Your assignment >> After finding the line containing "(489, 406) = (399, 386): blue" below, please output that line and each following one through the line containing "(773, 597) = (802, 334): white", exactly as written.

Given entries >>
Start of Block
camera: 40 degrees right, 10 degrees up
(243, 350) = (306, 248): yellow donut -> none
End of Block
Start of Block
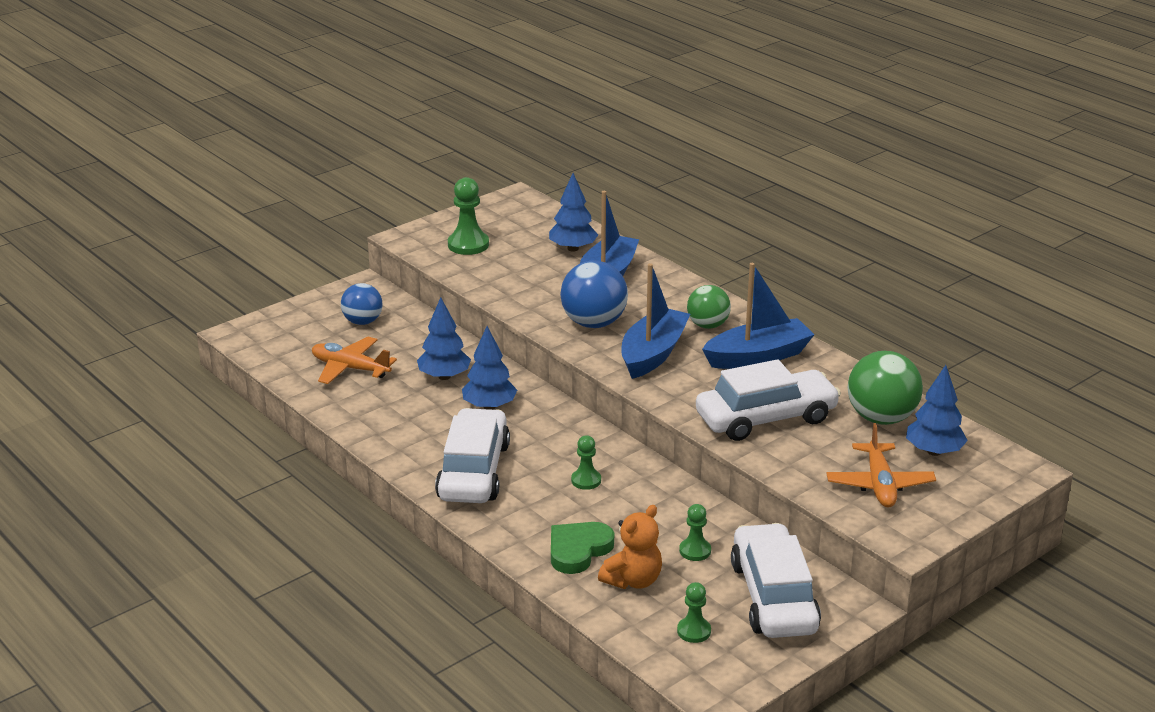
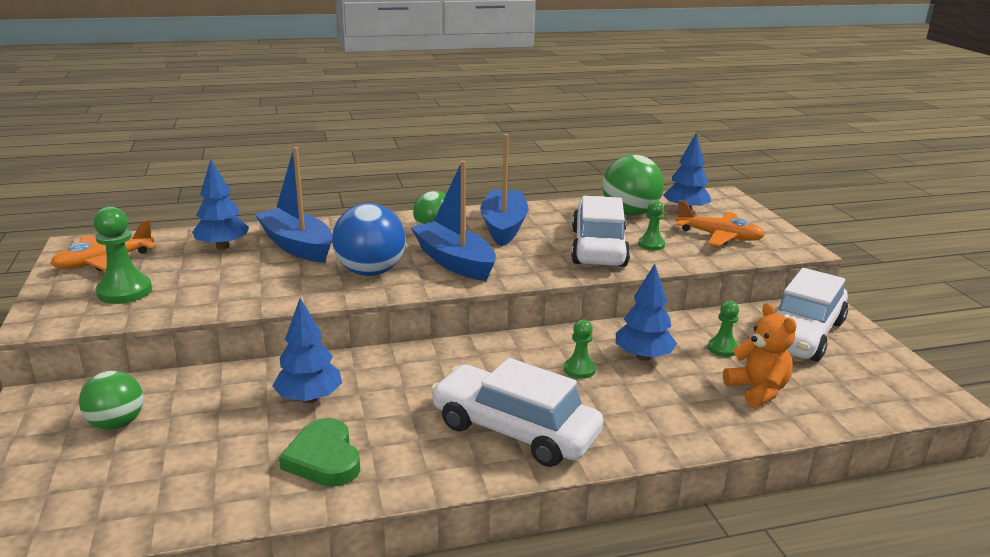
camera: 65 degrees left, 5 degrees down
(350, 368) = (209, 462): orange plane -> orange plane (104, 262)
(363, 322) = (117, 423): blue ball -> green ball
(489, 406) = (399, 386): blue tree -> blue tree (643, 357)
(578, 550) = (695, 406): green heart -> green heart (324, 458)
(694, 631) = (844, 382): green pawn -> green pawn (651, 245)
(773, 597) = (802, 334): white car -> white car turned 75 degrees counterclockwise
End of Block
Answer to the problem >>
(489, 406) = (399, 386): blue tree -> blue tree (643, 357)
(578, 550) = (695, 406): green heart -> green heart (324, 458)
(694, 631) = (844, 382): green pawn -> green pawn (651, 245)
(773, 597) = (802, 334): white car -> white car turned 75 degrees counterclockwise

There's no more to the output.